- _Work required_
Every line of the material that includes the word "yellow" is to be shown.

- _Material supplied_
=== Begin Enclosure ===

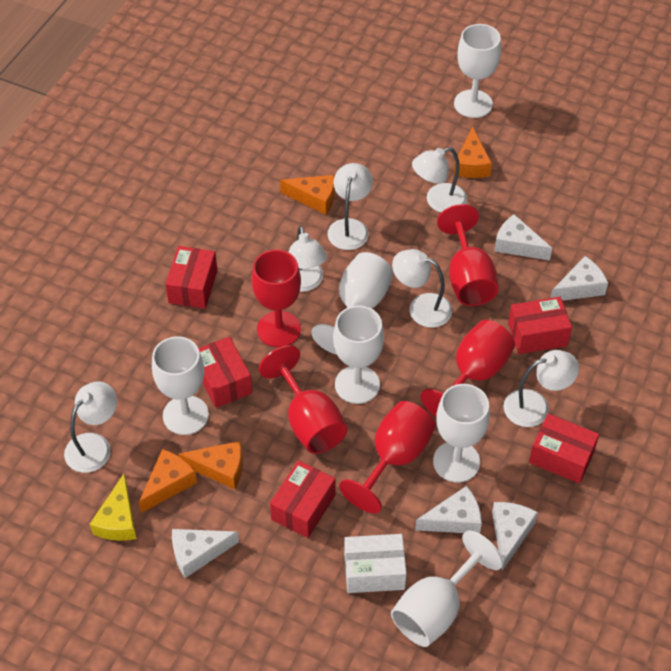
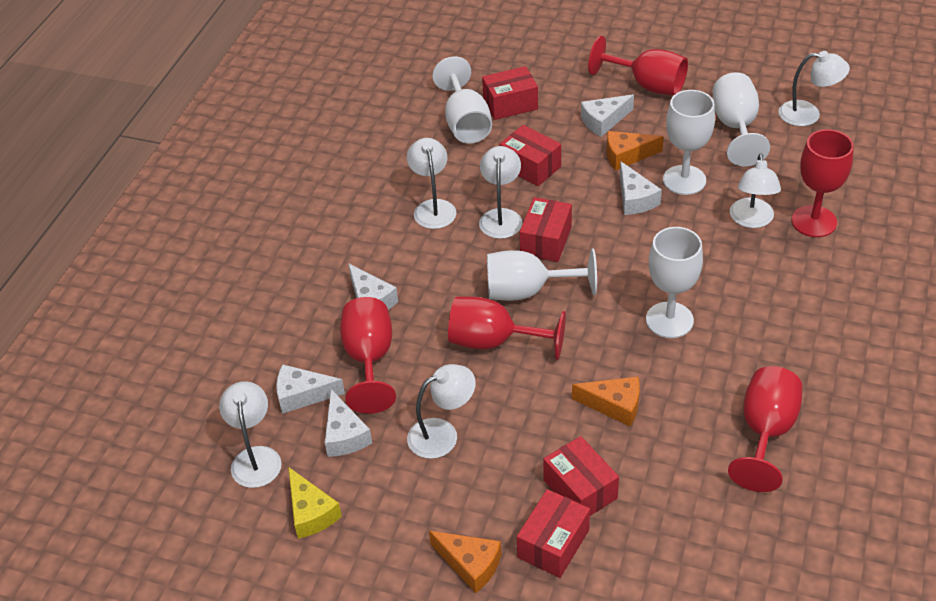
orange cheese: 4 -> 3
white box: 1 -> 0
white goblet: 6 -> 5

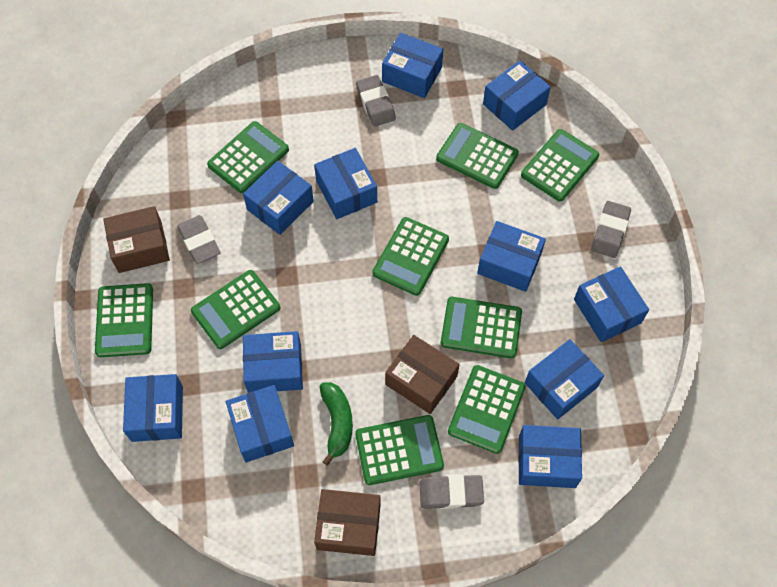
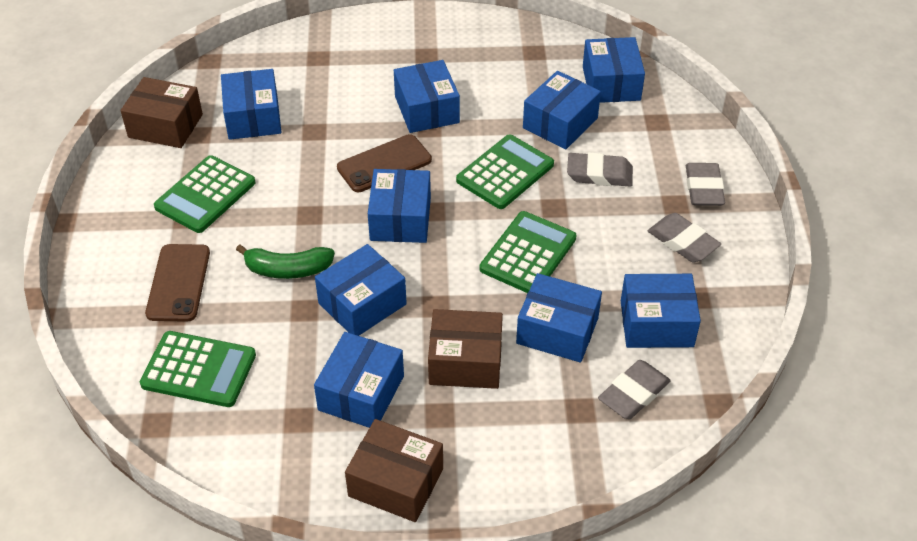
blue box: 11 -> 9
brown phone: 0 -> 2
green calculator: 9 -> 4

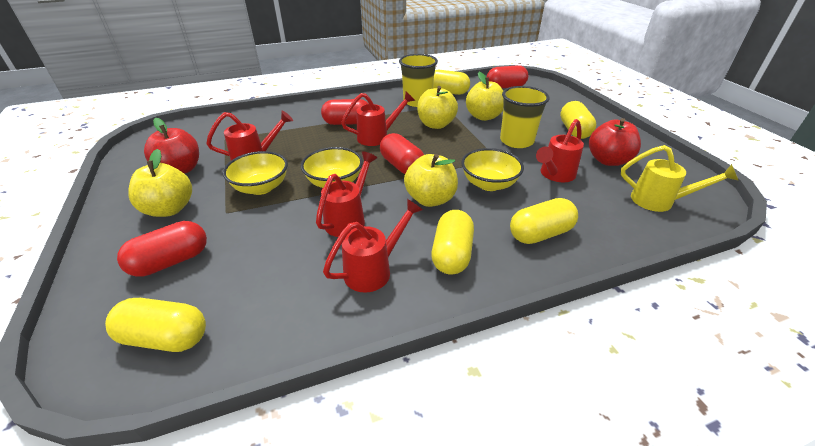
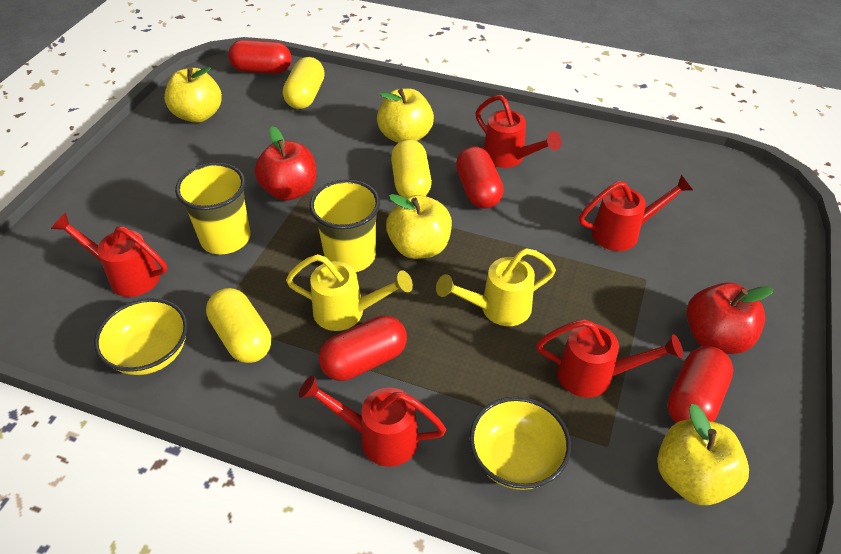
yellow bowl: 3 -> 2
yellow capsule: 5 -> 3
yellow watering can: 1 -> 2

=== End Enclosure ===

- _Worked solution_
yellow bowl: 3 -> 2
yellow capsule: 5 -> 3
yellow watering can: 1 -> 2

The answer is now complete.